══ THE RECORDS ══
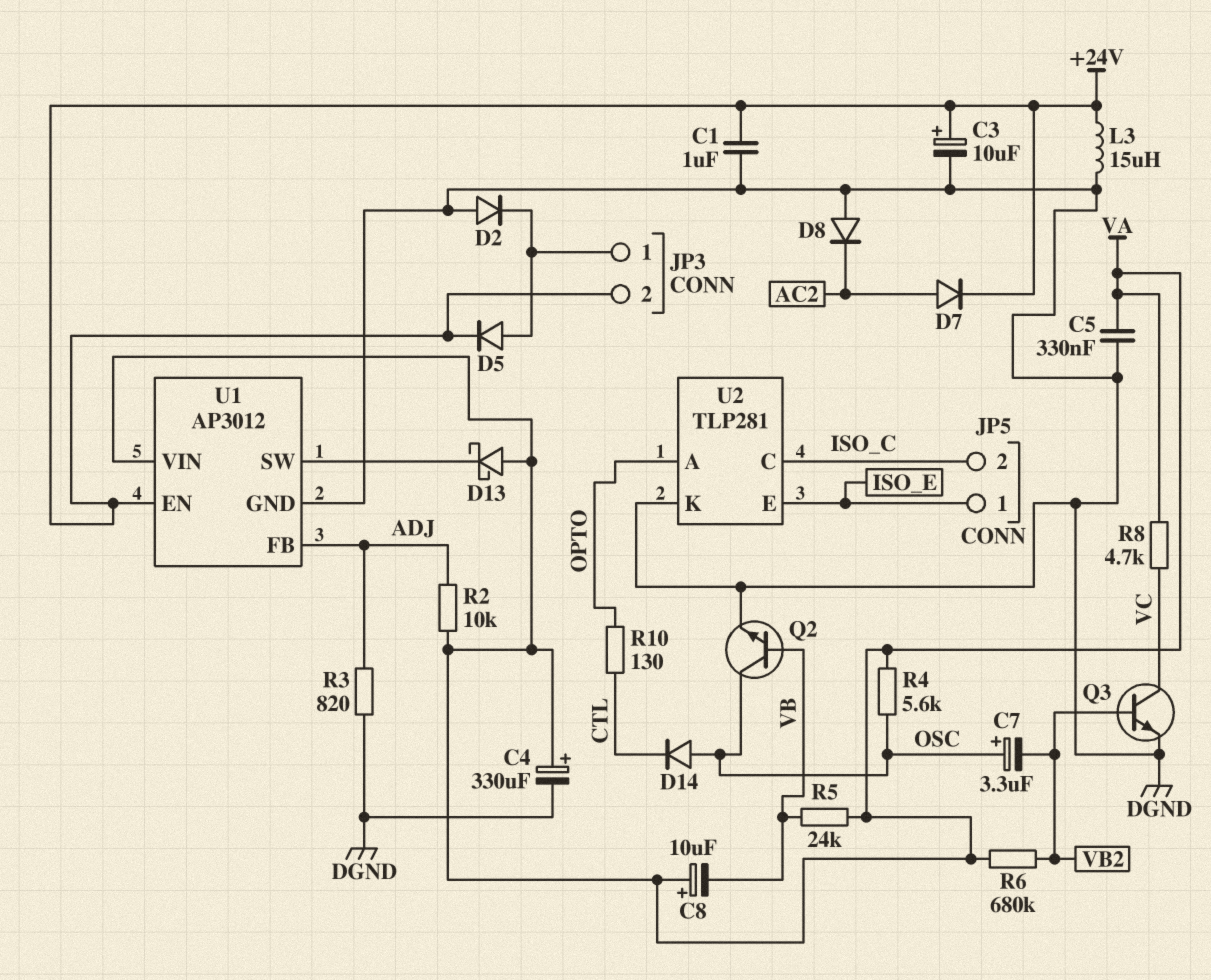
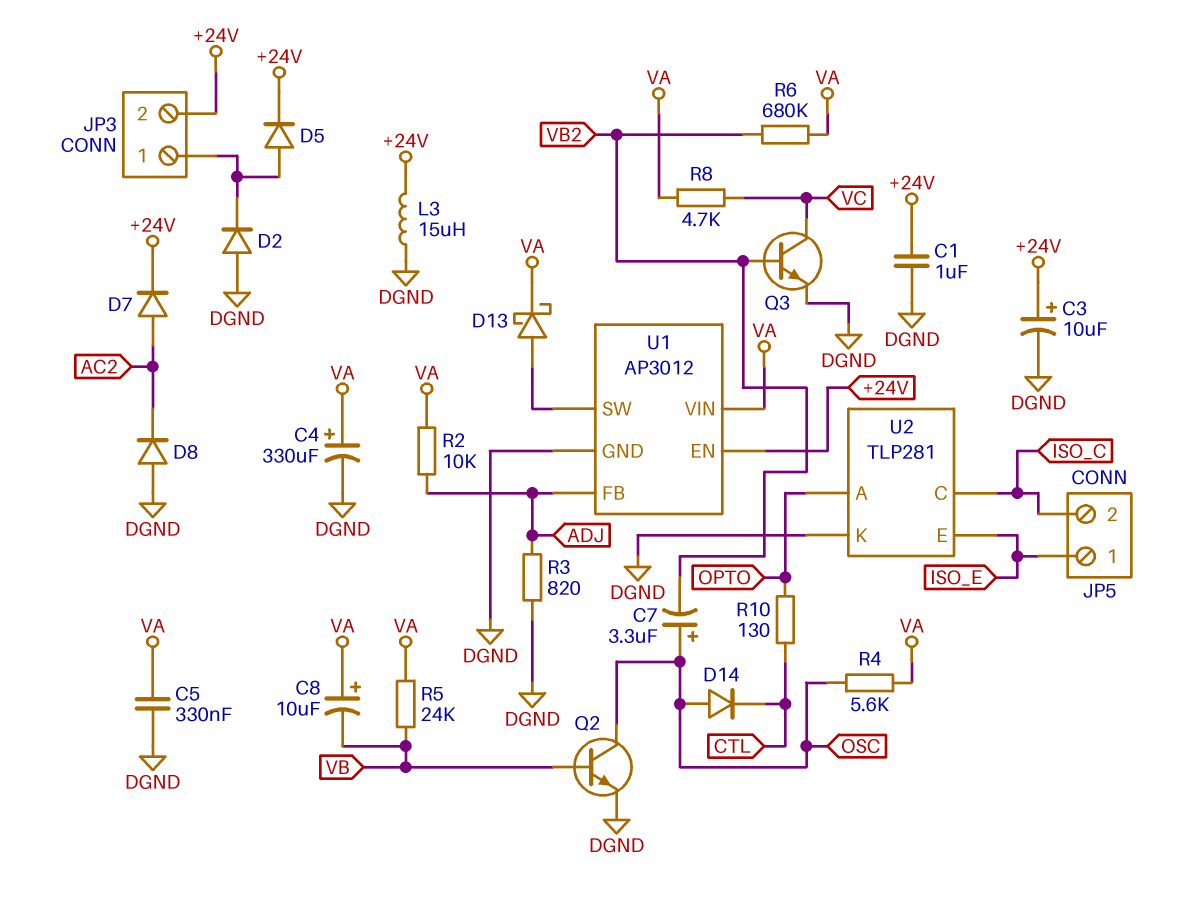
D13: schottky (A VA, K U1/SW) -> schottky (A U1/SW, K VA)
═══
══ THE RECORDS ══
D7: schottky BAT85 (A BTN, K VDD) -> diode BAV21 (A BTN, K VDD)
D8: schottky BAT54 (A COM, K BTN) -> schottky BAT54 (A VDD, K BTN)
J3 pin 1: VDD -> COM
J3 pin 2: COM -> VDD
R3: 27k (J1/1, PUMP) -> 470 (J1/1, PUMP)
═══
* ACTIVITY: Which lines above run from the one containing "J3 pin 1: VDD -> COM" to the one containing "R3: 27k (J1/1, PUMP) -> 470 (J1/1, PUMP)"? Give them again exactly, both ends included.

* FINISHED EXERCISE:
J3 pin 1: VDD -> COM
J3 pin 2: COM -> VDD
R3: 27k (J1/1, PUMP) -> 470 (J1/1, PUMP)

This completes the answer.